Stored records:

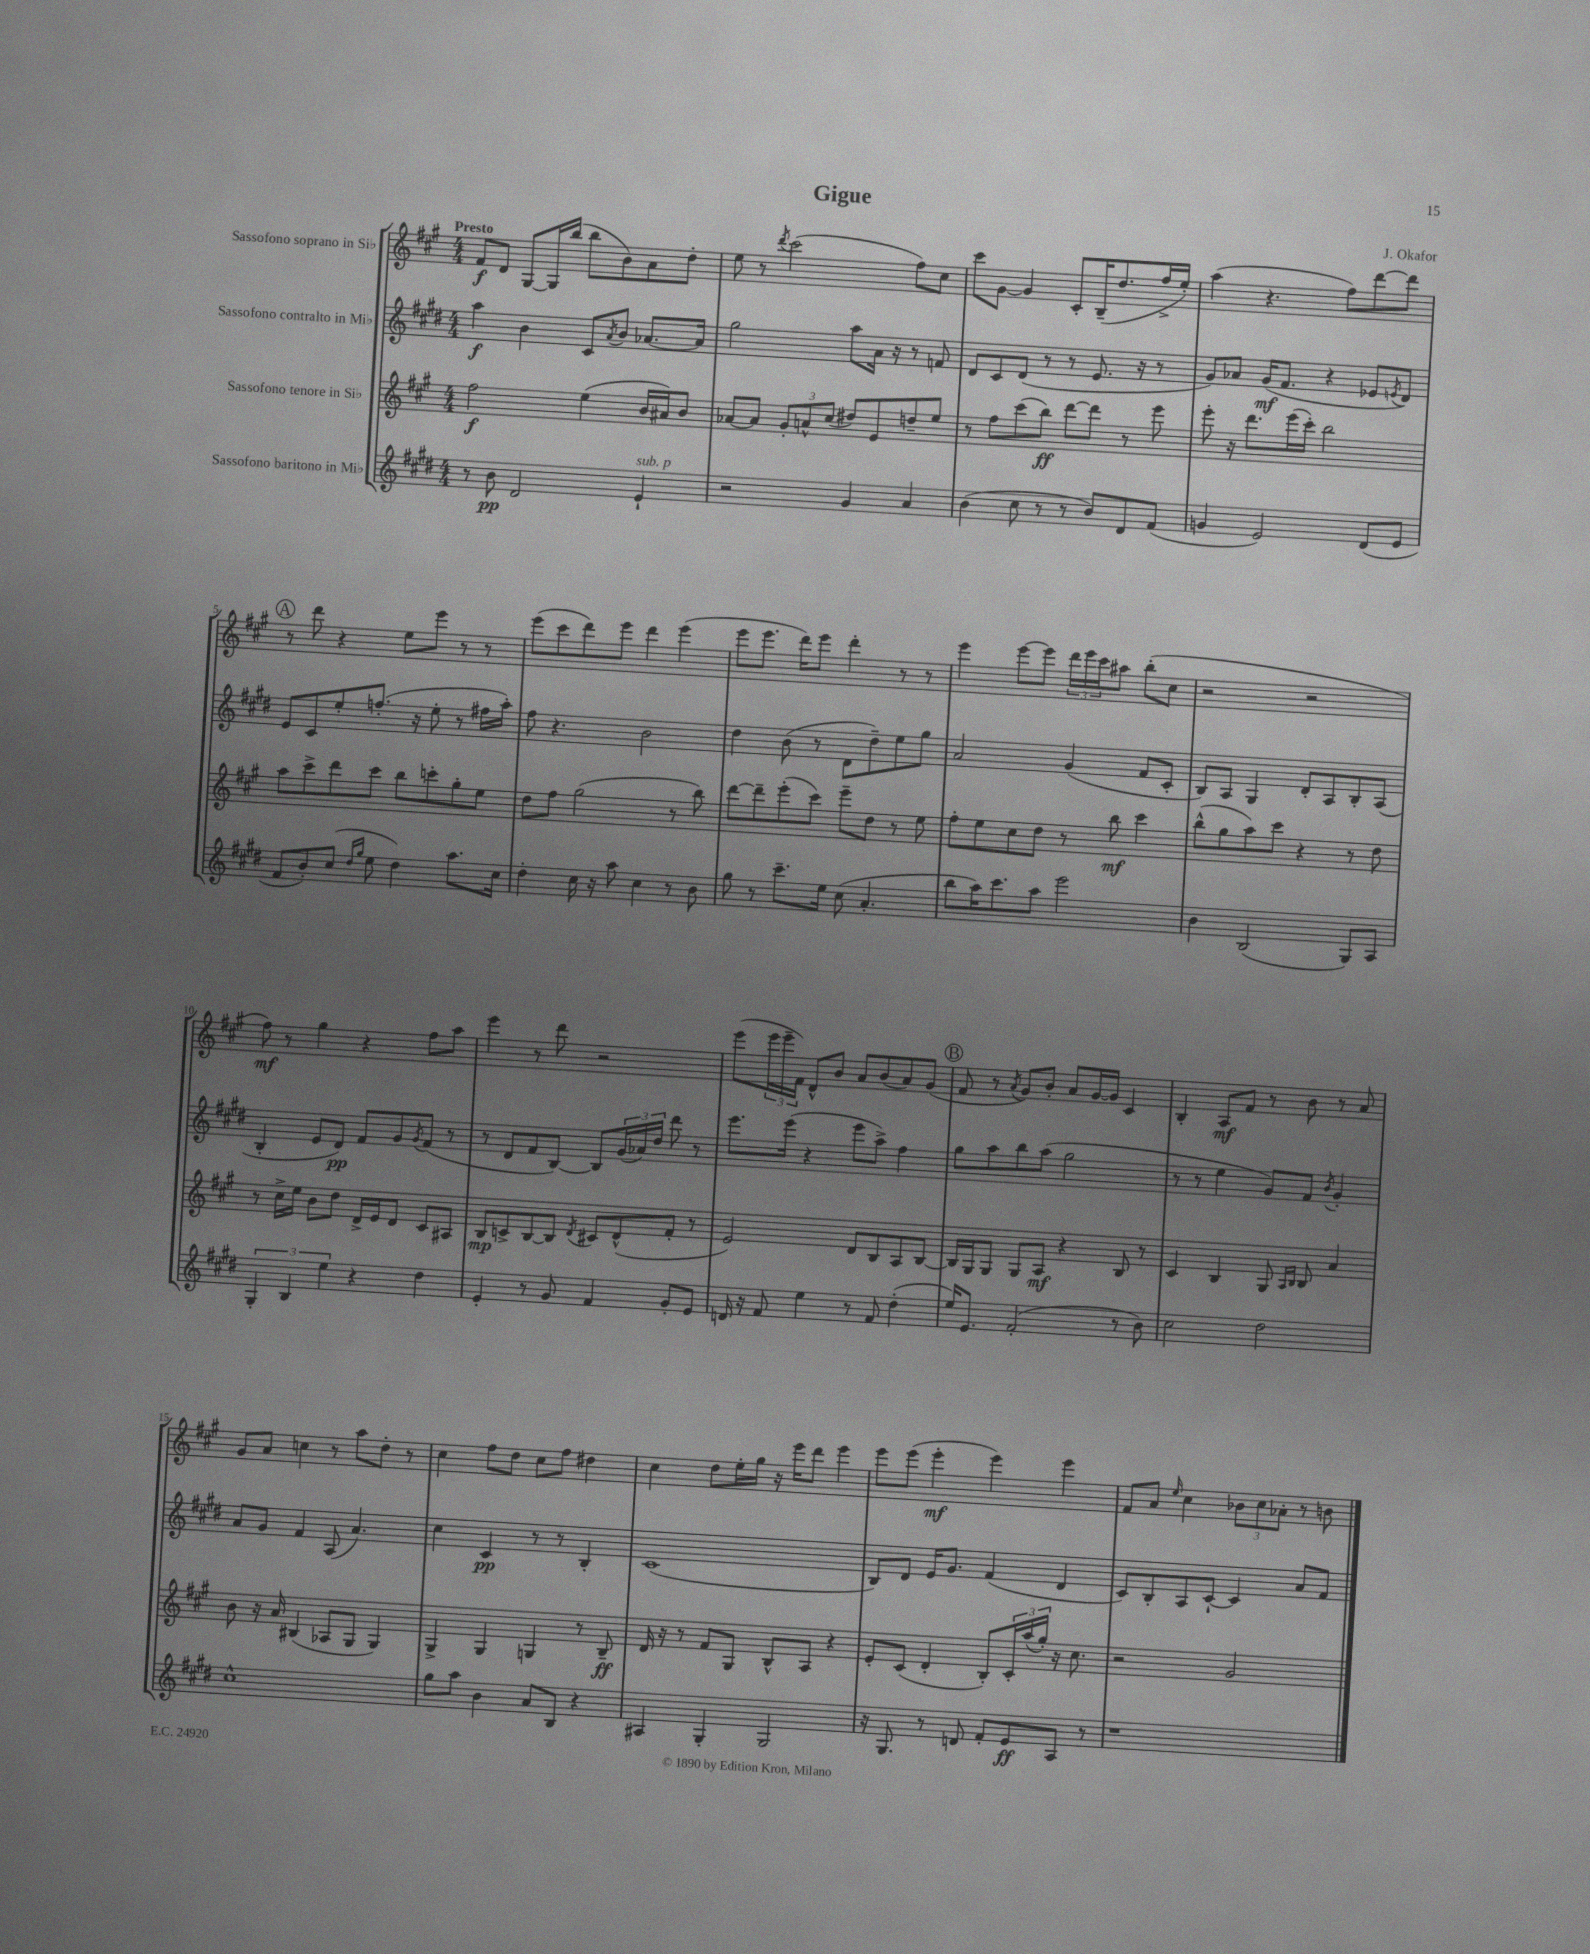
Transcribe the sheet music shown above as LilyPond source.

\header { title = "Gigue" composer = "J. Okafor" }
<<
\new StaffGroup <<
\new Staff = "s0" \with { instrumentName = "Sassofono soprano in Sib" } {
    \clef treble \key a \major \numericTimeSignature \time 4/4 \tempo "Presto"
    fis'8\f d'8 gis8~ gis16 b''16( b''8 b'8) a'8 d''8-. |
    e''8 r8 \acciaccatura { d'''8 } cis'''2( fis''8) cis''8 |
    cis'''8 gis'8~ gis'4 cis'8-. b16--( d''8. fis''16-> e''16-.) |
    a''4( r4. fis''8) d'''8~ d'''8 |
    \mark \markup { \circle "A" } r8 d'''8 r4 e''8 e'''8 r8 r8 |
    e'''8( cis'''8 d'''8) e'''8 d'''4 e'''4( |
    e'''8 e'''8. d'''16) e'''8 d'''4-. r8 r8 |
    e'''4 e'''8~ e'''8 \tuplet 3/2 { d'''16 e'''16 cis'''16 } ais''8 b''8-.( cis''8 |
    r2 r2 |
    fis''8\mf) r8 gis''4 r4 fis''8 a''8 |
    e'''4 r8 d'''8 r2 |
    e'''8( \tuplet 3/2 { e'''16 e'''16-- fis'16) } d'8-^ b'8 a'8 b'8( a'8) gis'8( |
    \mark \markup { \circle "B" } fis'8 r8 \acciaccatura { a'8 } gis'8) b'8-. a'8 gis'16~ gis'16 cis'4 |
    b4-. a8\mf fis'8 r8 b'8 r8 a'8 |
    gis'8 a'8 c''4 r8 a''8 d''8-. r8 |
    cis''4 fis''8 d''8 cis''8 fis''8 dis''4 |
    cis''4 d''8 e''16-. gis''16 r16 e'''16 d'''8 e'''4 |
    e'''8 e'''8( e'''4-.\mf e'''4) e'''4 |
    fis'8 a'8 \grace { e''16 } cis''4 \tuplet 3/2 { bes'8 cis''8 aes'8-. } r8 b'8 \bar "|." |
}
\new Staff = "s1" \with { instrumentName = "Sassofono contralto in Mib" } {
    \clef treble \key e \major \numericTimeSignature \time 4/4
    a''4\f b'4 cis'8 \acciaccatura { a'8 } b'8 aes'8.~ aes'16 |
    gis''2 a''8 a'16 r16 r8 f'8 |
    dis'8 cis'8 dis'8( r8 r8 e'8. r16 r8 |
    gis'8) aes'8 gis'16\mf( fis'8. r4 ees'8 \acciaccatura { e'8 } dis'8) |
    \mark \markup { \circle "A" } e'8 cis'8 e''8-. f''8.-.( r16 e''8-. r8 fis''16 a''16-.) |
    fis''8 r4. b'2 |
    dis''4 b'8( r8 dis'8 dis''8--) e''8 gis''8 |
    a'2 gis'4( fis'8 cis'8-. |
    b8) a8 gis4 dis'8-. a8 b8-. a8( |
    b4-. e'8 dis'8\pp) fis'8 gis'8 \acciaccatura { gis'8 } fis'8( r8 |
    r8 dis'8 fis'8 b8~) b8 \tuplet 3/2 { gis'16( aes'16) dis''16 } dis'''8 r8 |
    e'''8. e'''16( r4 e'''8 a''8->) fis''4 |
    \mark \markup { \circle "B" } gis''8 a''8 b''8 a''8( gis''2 |
    r8 r8 e''4 gis'8) fis'8 \acciaccatura { b'8 } gis'4-. |
    a'8 gis'8 fis'4 a8( a'4.) |
    cis''4 cis'4\pp r8 r8 b4-. |
    cis'1( |
    b8) dis'8 e'16 gis'8. fis'4( dis'4 |
    cis'8) b8-. a8 cis'8~-! cis'4 a'8 fis'8 \bar "|." |
}
\new Staff = "s2" \with { instrumentName = "Sassofono tenore in Sib" } {
    \clef treble \key a \major \numericTimeSignature \time 4/4
    fis''2\f e''4( b'16 ais'16) b'8 |
    aes'8~ aes'8 \tuplet 3/2 { gis'8-. a'8-^ cis''8( } dis''8) e'8 d''8-- e''8 |
    r8 fis''8 cis'''8( b''8\ff) d'''8~ d'''8 r8 e'''8 |
    e'''8-. r16 d'''8. e'''16( cis'''16-.) b''2 |
    \mark \markup { \circle "A" } a''8 cis'''8-> d'''8 cis'''8 b''8 c'''8-. gis''8-. e''8 |
    d''8 fis''8 gis''2( r8 b''8) |
    d'''8~ d'''8-- e'''8-.( cis'''8) e'''8-- d''8 r8 e''8 |
    fis''8-. e''8 cis''8 d''8 r8 b''8\mf cis'''4 |
    b''8-^( gis''8 a''8) cis'''8 r4 r8 d''8 |
    r8 cis''16-> e''16 b'8 d''8 d'16-> e'16 d'8 cis'8 ais8 |
    b8\mp c'8-> b8~ b8 \acciaccatura { d'8 } cis'8 d'8-^( fis'8-. r8 |
    e'2) d'8 b8 a8 b8~ |
    \mark \markup { \circle "B" } b16 gis16 gis8 gis8 a8\mf r4 b8 r8 |
    cis'4 b4 gis8 \grace { a16 b16 } b8 a'4 |
    b'8 r16 a'16 bis4( aes8 gis8 gis4) |
    gis4-> gis4 g4 r8 b8--\ff |
    d'16 r16 r8 fis'8 gis8 b8-^ a8 r4 |
    e'8-. cis'8( d'4-. b8-.) \tuplet 3/2 { cis'16-. a''16( gis''16-.) } r16 cis''8. |
    r2 gis'2 \bar "|." |
}
\new Staff = "s3" \with { instrumentName = "Sassofono baritono in Mib" } {
    \clef treble \key e \major \numericTimeSignature \time 4/4
    r8 b'8\pp dis'2 e'4-!^\markup { \italic "sub. p" } |
    r2 gis'4 a'4 |
    b'4( cis''8 r8 r8 b'8) dis'8 fis'8( |
    g'4 e'2) dis'8( e'8 |
    \mark \markup { \circle "A" } fis'8 b'8-.) cis''8( \grace { dis''16 gis''16 } e''8 dis''4) a''8. cis''16 |
    dis''4-. cis''16 r16 a''8 cis''4 r8 b'8 |
    gis''8 r8 cis'''8.-- e''16 cis''8( a'4.-. |
    b''8 a''16) cis'''8. a''8 e'''2 |
    b'4 b2( gis8) a8 |
    \tuplet 3/2 { gis4-. b4 e''4 } r4 dis''4 |
    e'4-. r8 gis'8 fis'4 gis'8-. e'8 |
    d'16 r16 fis'8 e''4 r8 fis'8 dis''4-.( |
    \mark \markup { \circle "B" } e''16) e'8. fis'2-.( r8 b'8) |
    cis''2 dis''2 |
    cis''1-^ |
    gis''8 a''8 b'4 a'8 b8 r4 |
    ais4 gis4-. gis2 |
    r16 gis8. r8 d'8 fis'8-. e'8\ff a8 r8 |
    r1 \bar "|." |
}
>>
>>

■ Required task:
From the listing above, pick out each line that contains the string "markup" and copy every such line in full.

■ Exercise answer:
    \mark \markup { \circle "A" } r8 d'''8 r4 e''8 e'''8 r8 r8 |
    \mark \markup { \circle "B" } fis'8 r8 \acciaccatura { a'8 } gis'8) b'8-. a'8 gis'16~ gis'16 cis'4 |
    \mark \markup { \circle "A" } e'8 cis'8 e''8-. f''8.-.( r16 e''8-. r8 fis''16 a''16-.) |
    \mark \markup { \circle "B" } gis''8 a''8 b''8 a''8( gis''2 |
    \mark \markup { \circle "A" } a''8 cis'''8-> d'''8 cis'''8 b''8 c'''8-. gis''8-. e''8 |
    \mark \markup { \circle "B" } b16 gis16 gis8 gis8 a8\mf r4 b8 r8 |
    r8 b'8\pp dis'2 e'4-!^\markup { \italic "sub. p" } |
    \mark \markup { \circle "A" } fis'8 b'8-.) cis''8( \grace { dis''16 gis''16 } e''8 dis''4) a''8. cis''16 |
    \mark \markup { \circle "B" } e''16) e'8. fis'2-.( r8 b'8) |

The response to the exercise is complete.